→ TASK DESCRIPTION
Give the data again exactly as written, skipping any pictures.

*** SOURCE DATA ***

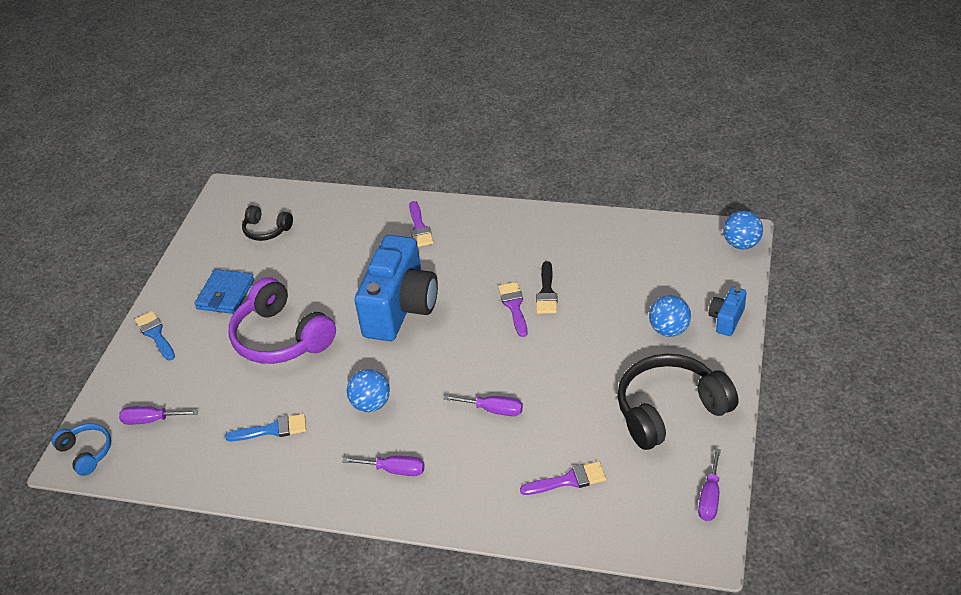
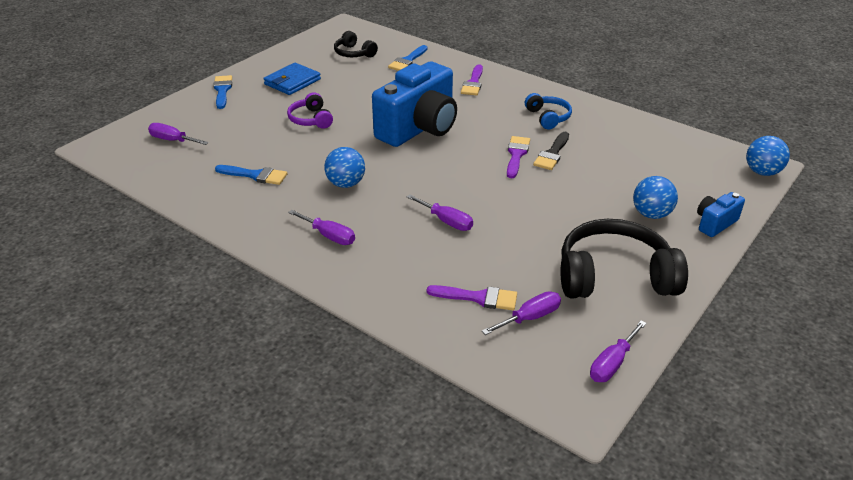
camera: 20 degrees right, 5 degrees down
(86, 453) = (110, 145): blue headphones -> blue headphones (548, 117)
(281, 338) = (311, 119): purple headphones -> purple headphones, size x0.52
(332, 220) = (408, 60): none -> blue brush
(622, 482) = (530, 317): none -> purple screwdriver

*** End of SOURCE DATA ***

→ TASK ANSWER
camera: 20 degrees right, 5 degrees down
(86, 453) = (110, 145): blue headphones -> blue headphones (548, 117)
(281, 338) = (311, 119): purple headphones -> purple headphones, size x0.52
(332, 220) = (408, 60): none -> blue brush
(622, 482) = (530, 317): none -> purple screwdriver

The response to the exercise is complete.